Recorded data:
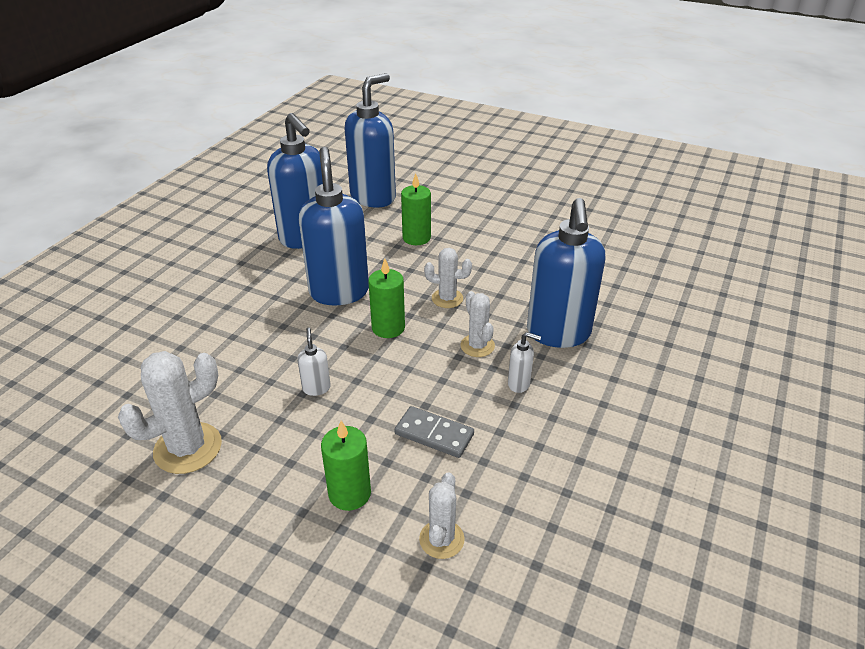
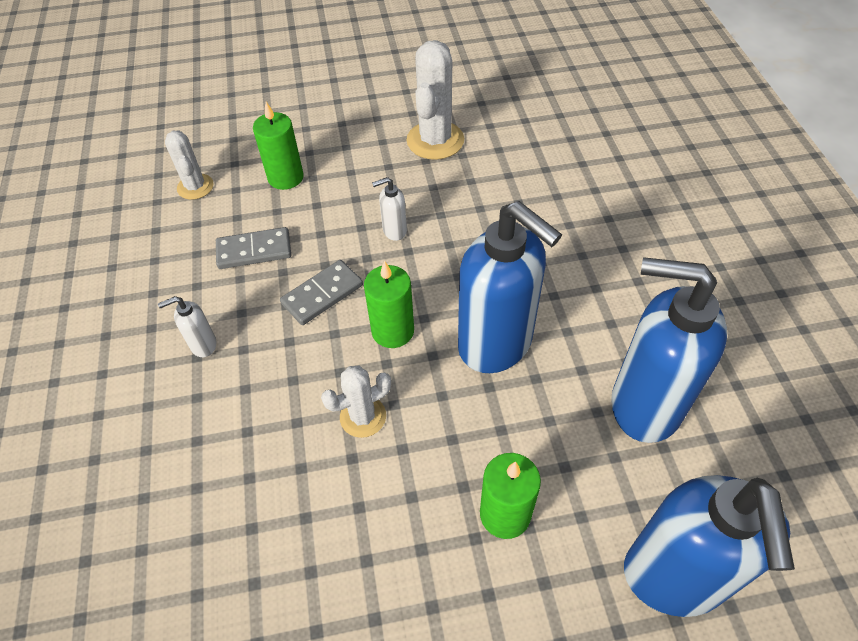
camera: 145 degrees right, 15 degrees up
(316, 388) = (394, 231): white soap dispenser -> white soap dispenser turned 120 degrees clockwise
(411, 372) = (322, 294): none -> grey domino
(477, 346) = (277, 366): white cactus -> none
(558, 334) = (189, 444): blue soap dispenser -> none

TASK OBJECTIVE: Tally up the lines in the records that contain the word "white" and give only the total.

THE COMPLETED TASK: 2